▶ [WHAT THIS TASK INVOLVES] Within the records that follow, find every line containing the string "MOSI". Copy those lines.

^^^^^^^^

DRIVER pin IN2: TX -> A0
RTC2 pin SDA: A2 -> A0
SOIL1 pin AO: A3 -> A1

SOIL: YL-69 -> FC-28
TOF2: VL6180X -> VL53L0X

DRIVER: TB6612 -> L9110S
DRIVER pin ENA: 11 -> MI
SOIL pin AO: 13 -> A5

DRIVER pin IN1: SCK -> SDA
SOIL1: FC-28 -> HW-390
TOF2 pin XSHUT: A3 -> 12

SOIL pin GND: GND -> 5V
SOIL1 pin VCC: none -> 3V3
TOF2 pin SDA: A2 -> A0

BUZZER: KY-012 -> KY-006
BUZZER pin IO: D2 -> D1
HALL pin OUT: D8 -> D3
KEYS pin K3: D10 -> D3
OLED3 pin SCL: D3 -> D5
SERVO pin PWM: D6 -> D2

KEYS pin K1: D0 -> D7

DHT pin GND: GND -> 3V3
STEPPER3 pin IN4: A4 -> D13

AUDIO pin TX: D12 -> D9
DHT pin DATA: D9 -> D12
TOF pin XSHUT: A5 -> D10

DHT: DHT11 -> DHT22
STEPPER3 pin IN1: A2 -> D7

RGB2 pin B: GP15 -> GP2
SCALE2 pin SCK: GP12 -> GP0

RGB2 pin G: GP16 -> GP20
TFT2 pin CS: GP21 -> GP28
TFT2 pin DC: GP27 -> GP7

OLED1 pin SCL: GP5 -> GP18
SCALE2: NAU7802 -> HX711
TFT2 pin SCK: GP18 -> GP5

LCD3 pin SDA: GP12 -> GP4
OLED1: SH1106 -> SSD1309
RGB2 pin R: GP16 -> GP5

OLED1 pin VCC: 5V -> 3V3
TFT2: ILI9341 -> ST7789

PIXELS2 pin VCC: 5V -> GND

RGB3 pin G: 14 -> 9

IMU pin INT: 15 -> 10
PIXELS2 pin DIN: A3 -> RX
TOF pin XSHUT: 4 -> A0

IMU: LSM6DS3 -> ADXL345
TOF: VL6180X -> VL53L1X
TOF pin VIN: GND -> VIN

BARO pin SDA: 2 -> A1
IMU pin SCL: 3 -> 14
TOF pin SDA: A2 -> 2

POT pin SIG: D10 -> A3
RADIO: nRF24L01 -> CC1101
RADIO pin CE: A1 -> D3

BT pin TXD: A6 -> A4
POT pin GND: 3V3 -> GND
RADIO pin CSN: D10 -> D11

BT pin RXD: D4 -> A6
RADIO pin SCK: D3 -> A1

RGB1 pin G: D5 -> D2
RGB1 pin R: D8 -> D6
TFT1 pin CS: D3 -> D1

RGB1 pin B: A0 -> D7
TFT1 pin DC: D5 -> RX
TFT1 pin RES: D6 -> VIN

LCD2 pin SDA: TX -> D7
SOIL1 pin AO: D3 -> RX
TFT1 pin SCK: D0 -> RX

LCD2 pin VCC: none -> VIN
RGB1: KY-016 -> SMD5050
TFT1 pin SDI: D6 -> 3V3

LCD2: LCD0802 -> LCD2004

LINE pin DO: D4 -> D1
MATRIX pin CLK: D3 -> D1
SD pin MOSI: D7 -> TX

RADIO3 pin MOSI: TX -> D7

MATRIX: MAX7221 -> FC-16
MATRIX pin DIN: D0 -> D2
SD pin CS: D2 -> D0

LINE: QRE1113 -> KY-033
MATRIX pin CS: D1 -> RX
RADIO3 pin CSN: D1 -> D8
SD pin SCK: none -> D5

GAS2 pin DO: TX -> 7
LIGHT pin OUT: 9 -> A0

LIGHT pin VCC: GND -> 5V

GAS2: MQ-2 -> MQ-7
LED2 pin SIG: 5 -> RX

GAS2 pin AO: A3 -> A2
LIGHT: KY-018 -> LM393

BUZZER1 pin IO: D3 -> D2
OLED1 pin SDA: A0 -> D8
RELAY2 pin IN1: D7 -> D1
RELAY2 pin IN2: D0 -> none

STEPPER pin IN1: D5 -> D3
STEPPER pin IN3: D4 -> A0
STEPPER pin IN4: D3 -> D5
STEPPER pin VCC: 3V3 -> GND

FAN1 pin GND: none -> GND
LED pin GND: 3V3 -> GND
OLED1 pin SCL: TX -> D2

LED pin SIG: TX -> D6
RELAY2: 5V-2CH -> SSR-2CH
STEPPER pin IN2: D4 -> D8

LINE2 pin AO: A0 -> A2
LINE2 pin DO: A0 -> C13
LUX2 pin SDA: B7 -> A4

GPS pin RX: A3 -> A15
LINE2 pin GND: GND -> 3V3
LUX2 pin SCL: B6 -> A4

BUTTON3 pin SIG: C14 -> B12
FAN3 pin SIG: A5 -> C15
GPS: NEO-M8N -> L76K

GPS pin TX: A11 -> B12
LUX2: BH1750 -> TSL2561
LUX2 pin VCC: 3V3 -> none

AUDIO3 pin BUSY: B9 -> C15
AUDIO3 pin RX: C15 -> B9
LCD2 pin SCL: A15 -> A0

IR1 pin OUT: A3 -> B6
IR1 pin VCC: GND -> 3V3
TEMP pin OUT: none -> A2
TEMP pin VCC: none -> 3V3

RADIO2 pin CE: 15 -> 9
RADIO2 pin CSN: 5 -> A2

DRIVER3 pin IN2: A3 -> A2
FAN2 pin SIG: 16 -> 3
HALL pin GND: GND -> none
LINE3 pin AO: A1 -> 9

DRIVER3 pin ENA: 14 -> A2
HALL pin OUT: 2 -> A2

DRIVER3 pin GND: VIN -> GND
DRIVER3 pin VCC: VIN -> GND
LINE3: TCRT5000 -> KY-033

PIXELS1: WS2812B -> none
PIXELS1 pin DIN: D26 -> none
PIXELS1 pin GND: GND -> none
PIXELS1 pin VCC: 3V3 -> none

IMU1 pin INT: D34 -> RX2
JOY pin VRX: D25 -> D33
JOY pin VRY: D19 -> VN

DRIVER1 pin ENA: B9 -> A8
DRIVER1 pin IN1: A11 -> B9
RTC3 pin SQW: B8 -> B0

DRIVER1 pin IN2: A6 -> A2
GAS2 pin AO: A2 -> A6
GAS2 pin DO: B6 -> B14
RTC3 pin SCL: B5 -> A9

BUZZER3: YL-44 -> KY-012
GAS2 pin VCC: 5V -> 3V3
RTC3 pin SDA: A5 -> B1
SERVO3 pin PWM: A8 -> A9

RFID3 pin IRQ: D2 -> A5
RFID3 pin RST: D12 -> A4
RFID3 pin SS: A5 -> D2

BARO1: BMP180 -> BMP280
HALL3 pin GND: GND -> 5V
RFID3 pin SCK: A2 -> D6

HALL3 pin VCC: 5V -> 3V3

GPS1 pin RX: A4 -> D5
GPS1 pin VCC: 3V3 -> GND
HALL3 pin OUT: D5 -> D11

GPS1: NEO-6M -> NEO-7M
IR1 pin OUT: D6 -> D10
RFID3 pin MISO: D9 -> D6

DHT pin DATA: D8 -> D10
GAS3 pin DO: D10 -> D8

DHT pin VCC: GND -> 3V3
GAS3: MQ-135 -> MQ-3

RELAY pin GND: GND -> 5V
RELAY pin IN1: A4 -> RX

^^^^^^^^

▶ [THE COMPLETED TASK]
SD pin MOSI: D7 -> TX
RADIO3 pin MOSI: TX -> D7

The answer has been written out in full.